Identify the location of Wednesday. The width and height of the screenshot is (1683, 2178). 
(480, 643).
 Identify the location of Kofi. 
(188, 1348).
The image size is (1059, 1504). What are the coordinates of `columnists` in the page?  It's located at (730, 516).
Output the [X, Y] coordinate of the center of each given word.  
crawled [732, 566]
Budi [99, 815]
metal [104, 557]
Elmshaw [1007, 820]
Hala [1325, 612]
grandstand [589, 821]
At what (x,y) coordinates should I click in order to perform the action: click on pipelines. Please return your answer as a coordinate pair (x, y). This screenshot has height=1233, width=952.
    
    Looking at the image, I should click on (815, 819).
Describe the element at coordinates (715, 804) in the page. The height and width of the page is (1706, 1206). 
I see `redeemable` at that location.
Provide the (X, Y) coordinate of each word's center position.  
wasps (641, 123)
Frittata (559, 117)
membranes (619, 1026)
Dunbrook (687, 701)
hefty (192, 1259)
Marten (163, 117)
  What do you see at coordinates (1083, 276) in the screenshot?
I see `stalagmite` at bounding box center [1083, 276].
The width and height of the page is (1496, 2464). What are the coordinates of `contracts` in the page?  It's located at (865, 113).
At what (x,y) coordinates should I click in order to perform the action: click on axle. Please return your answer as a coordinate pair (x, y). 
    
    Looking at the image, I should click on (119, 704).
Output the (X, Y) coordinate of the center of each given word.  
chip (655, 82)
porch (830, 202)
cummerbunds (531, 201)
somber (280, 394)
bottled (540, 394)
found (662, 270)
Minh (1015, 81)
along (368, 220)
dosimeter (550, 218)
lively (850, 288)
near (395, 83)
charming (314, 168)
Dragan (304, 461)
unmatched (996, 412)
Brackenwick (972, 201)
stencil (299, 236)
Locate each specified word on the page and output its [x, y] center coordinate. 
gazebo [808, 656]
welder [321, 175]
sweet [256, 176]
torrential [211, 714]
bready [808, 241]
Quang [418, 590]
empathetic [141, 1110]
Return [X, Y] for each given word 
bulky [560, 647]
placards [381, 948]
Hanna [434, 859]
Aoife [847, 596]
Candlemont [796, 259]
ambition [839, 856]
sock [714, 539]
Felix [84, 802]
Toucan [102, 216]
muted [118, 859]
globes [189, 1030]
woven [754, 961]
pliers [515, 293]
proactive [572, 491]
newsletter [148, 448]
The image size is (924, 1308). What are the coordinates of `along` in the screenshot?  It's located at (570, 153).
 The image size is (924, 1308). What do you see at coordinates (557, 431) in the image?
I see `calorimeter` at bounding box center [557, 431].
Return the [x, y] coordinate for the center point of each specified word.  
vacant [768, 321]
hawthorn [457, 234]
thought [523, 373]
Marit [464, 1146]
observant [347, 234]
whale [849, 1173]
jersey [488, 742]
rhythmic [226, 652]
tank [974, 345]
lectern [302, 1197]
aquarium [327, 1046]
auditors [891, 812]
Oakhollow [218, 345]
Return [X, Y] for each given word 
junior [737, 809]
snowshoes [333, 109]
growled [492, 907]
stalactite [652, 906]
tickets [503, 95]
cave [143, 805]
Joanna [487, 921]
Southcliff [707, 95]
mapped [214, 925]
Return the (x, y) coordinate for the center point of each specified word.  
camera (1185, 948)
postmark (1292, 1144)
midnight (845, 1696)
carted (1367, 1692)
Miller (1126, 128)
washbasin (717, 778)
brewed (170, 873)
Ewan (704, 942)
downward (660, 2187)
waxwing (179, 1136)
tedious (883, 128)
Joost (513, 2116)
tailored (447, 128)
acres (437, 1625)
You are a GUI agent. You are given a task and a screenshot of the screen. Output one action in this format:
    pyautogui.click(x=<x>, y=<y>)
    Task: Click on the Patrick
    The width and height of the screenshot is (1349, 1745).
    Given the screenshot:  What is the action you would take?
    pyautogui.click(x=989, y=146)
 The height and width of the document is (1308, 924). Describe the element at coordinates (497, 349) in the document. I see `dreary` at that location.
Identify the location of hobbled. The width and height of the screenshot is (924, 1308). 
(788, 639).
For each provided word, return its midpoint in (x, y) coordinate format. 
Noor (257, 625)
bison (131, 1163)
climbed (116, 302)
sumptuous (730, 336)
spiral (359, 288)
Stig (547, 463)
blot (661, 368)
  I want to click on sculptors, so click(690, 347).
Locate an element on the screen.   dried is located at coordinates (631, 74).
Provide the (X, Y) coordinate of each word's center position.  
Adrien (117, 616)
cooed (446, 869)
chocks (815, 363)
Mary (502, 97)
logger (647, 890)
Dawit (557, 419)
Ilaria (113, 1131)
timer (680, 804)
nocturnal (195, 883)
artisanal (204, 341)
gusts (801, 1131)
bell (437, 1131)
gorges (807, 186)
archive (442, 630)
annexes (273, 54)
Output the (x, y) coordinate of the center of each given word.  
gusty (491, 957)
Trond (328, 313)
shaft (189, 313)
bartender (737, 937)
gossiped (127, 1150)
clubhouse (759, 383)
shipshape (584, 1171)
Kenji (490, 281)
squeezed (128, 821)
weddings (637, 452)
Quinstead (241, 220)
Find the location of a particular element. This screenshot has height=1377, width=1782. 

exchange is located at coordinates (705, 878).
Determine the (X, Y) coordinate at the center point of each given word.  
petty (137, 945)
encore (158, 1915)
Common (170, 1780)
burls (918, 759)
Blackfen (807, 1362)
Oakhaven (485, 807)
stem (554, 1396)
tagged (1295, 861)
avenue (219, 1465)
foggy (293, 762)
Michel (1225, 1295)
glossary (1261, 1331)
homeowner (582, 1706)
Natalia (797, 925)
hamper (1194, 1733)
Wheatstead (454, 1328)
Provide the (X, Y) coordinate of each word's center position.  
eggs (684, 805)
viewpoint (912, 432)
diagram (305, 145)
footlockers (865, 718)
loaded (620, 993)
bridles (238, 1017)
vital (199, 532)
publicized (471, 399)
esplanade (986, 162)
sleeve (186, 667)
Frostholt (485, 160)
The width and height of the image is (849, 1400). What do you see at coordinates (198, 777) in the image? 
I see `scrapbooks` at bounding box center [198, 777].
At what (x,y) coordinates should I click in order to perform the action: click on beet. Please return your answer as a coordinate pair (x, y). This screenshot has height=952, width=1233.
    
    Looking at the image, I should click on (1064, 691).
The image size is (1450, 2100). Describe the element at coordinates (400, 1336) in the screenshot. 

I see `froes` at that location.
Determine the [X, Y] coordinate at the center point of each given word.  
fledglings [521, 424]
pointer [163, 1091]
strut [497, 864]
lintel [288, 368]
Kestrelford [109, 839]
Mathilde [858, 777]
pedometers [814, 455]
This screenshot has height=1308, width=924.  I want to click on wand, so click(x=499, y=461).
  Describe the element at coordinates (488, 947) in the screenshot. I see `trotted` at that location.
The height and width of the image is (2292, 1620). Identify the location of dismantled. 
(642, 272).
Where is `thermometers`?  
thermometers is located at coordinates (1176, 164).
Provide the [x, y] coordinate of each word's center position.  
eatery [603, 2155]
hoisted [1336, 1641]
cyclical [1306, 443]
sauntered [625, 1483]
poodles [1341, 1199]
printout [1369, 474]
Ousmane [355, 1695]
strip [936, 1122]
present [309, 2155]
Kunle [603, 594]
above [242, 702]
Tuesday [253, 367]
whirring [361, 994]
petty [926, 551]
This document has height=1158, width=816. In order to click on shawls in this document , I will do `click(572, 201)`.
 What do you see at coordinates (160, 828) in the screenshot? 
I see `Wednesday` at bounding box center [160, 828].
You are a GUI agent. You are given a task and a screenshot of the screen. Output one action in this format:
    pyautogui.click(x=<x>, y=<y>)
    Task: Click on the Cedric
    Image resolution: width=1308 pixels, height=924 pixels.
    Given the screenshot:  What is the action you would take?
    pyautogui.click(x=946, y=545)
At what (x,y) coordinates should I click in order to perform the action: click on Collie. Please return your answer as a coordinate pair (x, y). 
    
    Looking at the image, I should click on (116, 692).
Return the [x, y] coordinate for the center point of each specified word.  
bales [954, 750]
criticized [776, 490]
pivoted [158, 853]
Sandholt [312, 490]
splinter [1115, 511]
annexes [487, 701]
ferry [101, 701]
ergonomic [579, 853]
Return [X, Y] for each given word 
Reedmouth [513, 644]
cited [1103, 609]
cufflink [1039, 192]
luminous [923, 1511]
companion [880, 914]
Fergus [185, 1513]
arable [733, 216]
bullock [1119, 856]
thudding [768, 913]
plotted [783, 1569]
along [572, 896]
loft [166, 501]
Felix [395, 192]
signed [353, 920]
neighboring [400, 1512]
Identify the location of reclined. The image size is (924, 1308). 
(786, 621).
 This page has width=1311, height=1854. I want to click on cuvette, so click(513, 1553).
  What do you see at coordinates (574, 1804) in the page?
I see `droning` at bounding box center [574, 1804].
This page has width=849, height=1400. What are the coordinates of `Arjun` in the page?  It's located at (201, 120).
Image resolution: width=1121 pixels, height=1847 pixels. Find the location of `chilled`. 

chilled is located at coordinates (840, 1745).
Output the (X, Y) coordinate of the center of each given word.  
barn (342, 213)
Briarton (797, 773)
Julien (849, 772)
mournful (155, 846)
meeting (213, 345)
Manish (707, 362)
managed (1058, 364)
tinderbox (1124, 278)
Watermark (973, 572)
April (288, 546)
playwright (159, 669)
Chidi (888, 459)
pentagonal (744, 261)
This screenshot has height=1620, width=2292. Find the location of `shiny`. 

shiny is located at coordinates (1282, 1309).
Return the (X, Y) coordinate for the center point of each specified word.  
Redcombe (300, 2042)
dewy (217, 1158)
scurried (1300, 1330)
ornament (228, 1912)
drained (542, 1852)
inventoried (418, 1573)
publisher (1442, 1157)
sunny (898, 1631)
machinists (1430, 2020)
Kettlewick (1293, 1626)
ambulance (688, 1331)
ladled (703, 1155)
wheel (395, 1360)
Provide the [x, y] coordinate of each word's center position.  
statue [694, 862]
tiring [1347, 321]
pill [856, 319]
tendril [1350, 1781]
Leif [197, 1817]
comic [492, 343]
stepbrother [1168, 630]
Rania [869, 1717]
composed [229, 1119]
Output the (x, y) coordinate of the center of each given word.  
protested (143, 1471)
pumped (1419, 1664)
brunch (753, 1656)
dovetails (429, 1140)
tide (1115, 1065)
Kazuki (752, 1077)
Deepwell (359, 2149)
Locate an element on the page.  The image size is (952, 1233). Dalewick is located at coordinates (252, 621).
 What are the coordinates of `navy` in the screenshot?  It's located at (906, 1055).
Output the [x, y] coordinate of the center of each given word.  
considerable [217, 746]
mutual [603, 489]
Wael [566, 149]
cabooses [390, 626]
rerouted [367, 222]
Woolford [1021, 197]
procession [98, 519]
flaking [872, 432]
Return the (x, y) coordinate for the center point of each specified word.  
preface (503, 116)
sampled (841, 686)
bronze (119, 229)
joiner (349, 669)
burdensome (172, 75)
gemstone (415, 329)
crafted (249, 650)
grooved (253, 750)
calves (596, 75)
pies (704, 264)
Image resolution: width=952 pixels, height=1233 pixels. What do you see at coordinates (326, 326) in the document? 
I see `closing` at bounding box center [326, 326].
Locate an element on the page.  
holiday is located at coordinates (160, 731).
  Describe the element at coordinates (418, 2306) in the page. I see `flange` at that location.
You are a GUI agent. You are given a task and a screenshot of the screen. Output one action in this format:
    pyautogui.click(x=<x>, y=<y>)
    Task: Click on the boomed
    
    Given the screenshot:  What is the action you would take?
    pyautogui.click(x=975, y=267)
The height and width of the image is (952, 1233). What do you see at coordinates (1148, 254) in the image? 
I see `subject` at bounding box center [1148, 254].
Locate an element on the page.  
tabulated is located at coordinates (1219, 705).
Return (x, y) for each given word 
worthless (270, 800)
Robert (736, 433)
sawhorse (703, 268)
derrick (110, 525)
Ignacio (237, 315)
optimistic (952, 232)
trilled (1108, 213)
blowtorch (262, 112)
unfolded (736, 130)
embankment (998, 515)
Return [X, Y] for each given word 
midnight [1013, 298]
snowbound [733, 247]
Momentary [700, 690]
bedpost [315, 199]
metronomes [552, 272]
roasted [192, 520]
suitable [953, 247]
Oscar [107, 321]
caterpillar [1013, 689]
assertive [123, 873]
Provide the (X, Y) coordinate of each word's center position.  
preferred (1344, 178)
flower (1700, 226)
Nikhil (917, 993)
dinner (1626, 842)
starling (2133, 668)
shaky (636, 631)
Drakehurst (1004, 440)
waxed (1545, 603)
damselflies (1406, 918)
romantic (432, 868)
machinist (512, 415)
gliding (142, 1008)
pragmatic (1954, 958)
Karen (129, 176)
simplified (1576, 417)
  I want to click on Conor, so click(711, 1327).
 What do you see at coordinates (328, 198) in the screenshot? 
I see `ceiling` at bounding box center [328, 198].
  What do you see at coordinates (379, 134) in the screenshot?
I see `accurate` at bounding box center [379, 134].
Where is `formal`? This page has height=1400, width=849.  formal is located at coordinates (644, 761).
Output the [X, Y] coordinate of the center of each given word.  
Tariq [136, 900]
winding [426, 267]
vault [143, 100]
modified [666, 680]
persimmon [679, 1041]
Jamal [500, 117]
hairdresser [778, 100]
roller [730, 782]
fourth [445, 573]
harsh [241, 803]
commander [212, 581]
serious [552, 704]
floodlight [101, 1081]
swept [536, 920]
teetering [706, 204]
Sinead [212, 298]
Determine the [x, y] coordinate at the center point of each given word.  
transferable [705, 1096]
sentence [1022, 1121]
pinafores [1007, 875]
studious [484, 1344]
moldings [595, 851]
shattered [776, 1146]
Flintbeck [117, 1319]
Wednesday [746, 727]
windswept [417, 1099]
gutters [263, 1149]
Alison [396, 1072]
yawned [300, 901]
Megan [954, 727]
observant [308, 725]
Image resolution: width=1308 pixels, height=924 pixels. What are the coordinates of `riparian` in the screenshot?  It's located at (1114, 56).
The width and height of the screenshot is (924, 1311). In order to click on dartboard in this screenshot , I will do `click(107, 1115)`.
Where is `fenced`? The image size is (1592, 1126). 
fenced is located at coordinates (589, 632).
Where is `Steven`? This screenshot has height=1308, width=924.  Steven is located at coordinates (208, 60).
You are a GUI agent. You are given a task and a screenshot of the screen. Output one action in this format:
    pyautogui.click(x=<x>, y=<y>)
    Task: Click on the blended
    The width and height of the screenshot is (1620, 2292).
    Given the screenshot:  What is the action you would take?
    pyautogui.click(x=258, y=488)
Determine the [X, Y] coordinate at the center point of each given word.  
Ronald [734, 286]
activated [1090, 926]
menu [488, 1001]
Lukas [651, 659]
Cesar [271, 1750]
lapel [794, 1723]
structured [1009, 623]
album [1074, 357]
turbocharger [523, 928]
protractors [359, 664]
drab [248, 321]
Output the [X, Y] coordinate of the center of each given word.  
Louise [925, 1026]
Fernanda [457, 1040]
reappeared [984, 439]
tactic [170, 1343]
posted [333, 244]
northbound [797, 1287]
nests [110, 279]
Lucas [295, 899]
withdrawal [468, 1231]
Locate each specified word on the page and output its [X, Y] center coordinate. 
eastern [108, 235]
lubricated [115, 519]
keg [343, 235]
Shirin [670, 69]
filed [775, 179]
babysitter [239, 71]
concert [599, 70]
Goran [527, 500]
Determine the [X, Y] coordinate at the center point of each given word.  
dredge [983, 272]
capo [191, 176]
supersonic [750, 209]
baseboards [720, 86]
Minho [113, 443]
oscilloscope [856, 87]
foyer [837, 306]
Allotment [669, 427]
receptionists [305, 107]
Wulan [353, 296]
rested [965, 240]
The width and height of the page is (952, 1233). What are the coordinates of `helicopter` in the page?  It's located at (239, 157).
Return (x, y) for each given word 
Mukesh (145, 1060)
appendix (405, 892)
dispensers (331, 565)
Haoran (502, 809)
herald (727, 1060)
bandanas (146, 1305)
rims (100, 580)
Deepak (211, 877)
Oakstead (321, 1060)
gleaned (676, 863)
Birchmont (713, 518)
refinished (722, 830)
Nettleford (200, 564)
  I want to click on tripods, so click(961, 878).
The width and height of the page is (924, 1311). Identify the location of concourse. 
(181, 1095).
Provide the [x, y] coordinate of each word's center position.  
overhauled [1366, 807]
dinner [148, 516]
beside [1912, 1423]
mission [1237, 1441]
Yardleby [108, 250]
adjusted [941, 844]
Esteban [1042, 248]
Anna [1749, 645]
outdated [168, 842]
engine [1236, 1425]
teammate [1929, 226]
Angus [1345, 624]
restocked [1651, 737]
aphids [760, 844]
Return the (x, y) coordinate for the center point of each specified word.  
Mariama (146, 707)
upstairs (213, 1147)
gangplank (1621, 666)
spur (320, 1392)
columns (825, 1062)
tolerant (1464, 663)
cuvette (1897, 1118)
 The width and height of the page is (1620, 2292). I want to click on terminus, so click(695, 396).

■ Problem to work on ■
Reproduce the listing above verbatim, beginning with the line that contains "observant [308, 725]" and ending with the line that contains "protractors [359, 664]", including both of those lines.

■ Exercise solution ■
observant [308, 725]
Image resolution: width=1308 pixels, height=924 pixels. What are the coordinates of `riparian` in the screenshot?  It's located at (1114, 56).
The width and height of the screenshot is (924, 1311). In order to click on dartboard in this screenshot , I will do `click(107, 1115)`.
Where is `fenced`? The image size is (1592, 1126). 
fenced is located at coordinates (589, 632).
Where is `Steven`? This screenshot has height=1308, width=924.  Steven is located at coordinates (208, 60).
You are a GUI agent. You are given a task and a screenshot of the screen. Output one action in this format:
    pyautogui.click(x=<x>, y=<y>)
    Task: Click on the blended
    The width and height of the screenshot is (1620, 2292).
    Given the screenshot:  What is the action you would take?
    pyautogui.click(x=258, y=488)
Determine the [X, Y] coordinate at the center point of each given word.  
Ronald [734, 286]
activated [1090, 926]
menu [488, 1001]
Lukas [651, 659]
Cesar [271, 1750]
lapel [794, 1723]
structured [1009, 623]
album [1074, 357]
turbocharger [523, 928]
protractors [359, 664]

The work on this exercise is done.